Directions for this task -
Lines before the one containing "shifted,ampoule [marron],<330 329>,,<225" are left out; output the rest of the data exactly, through the final line.

Recorded information -
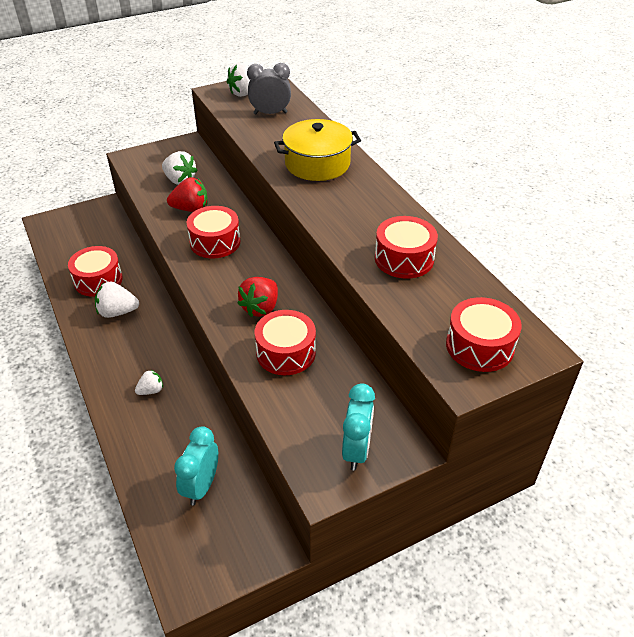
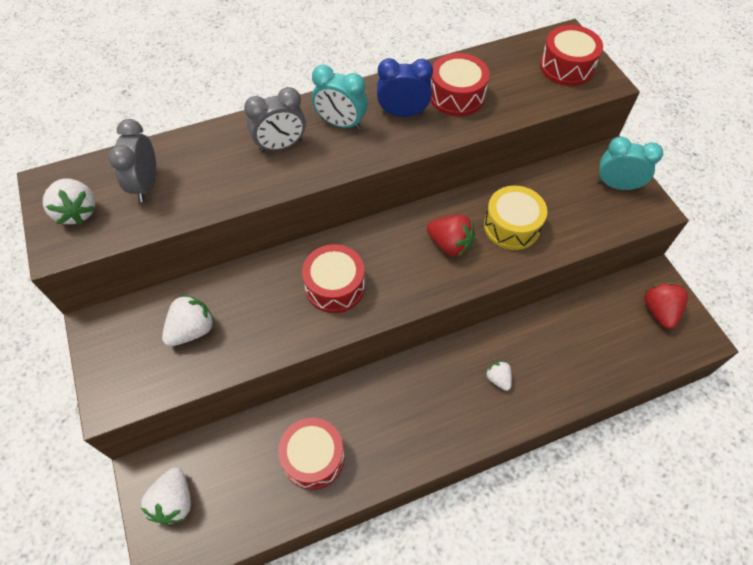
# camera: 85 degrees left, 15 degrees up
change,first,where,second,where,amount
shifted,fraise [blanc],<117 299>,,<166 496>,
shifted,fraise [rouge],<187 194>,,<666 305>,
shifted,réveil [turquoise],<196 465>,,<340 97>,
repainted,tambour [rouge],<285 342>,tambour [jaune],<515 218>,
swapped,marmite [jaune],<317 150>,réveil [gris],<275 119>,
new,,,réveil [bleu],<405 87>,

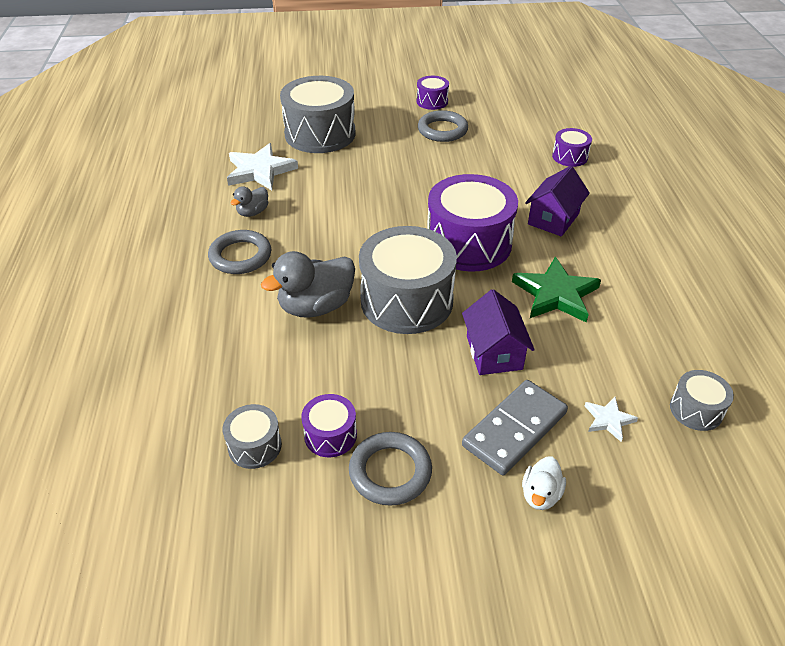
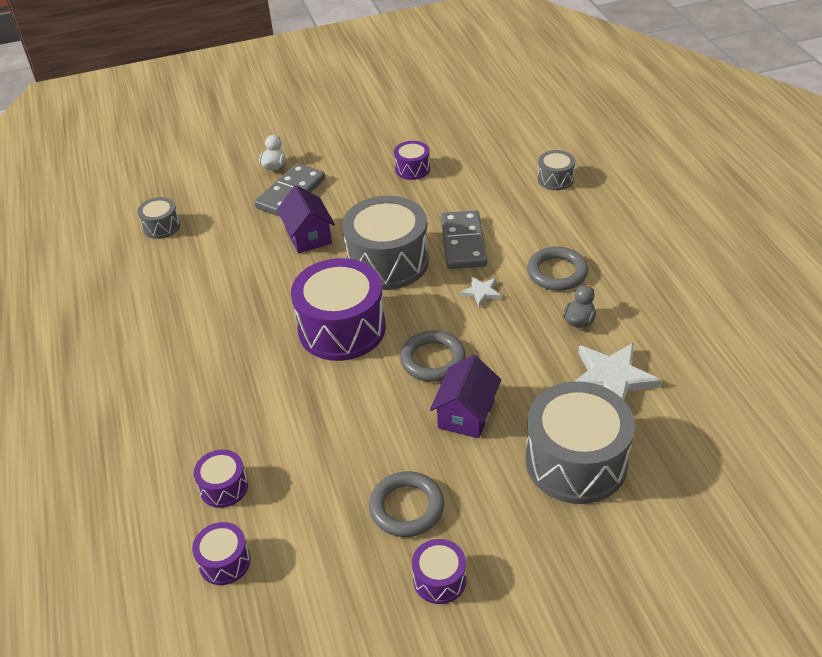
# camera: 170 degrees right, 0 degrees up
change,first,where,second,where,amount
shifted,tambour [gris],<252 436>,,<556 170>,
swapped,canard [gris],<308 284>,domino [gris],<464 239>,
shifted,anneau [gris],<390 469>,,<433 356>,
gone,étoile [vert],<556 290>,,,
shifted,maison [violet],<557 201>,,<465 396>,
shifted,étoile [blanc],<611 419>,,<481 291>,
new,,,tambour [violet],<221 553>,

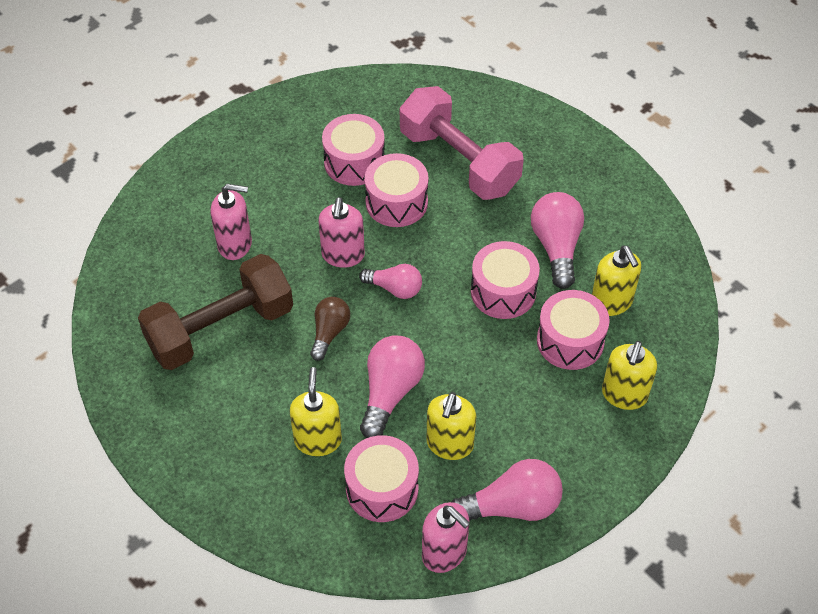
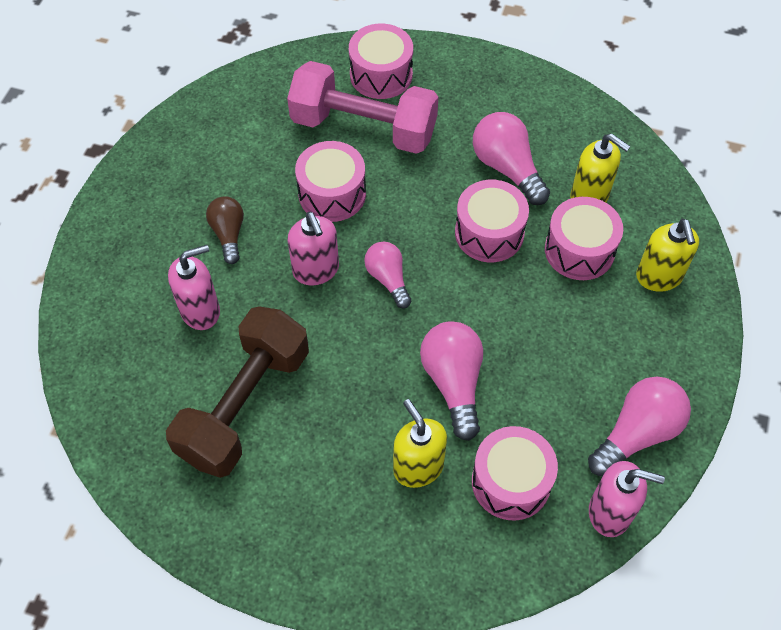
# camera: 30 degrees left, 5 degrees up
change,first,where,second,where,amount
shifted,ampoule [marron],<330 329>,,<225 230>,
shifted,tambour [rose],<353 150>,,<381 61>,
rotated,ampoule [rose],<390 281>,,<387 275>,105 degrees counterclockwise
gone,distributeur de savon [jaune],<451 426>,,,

Written solution -
shifted,ampoule [marron],<330 329>,,<225 230>,
shifted,tambour [rose],<353 150>,,<381 61>,
rotated,ampoule [rose],<390 281>,,<387 275>,105 degrees counterclockwise
gone,distributeur de savon [jaune],<451 426>,,,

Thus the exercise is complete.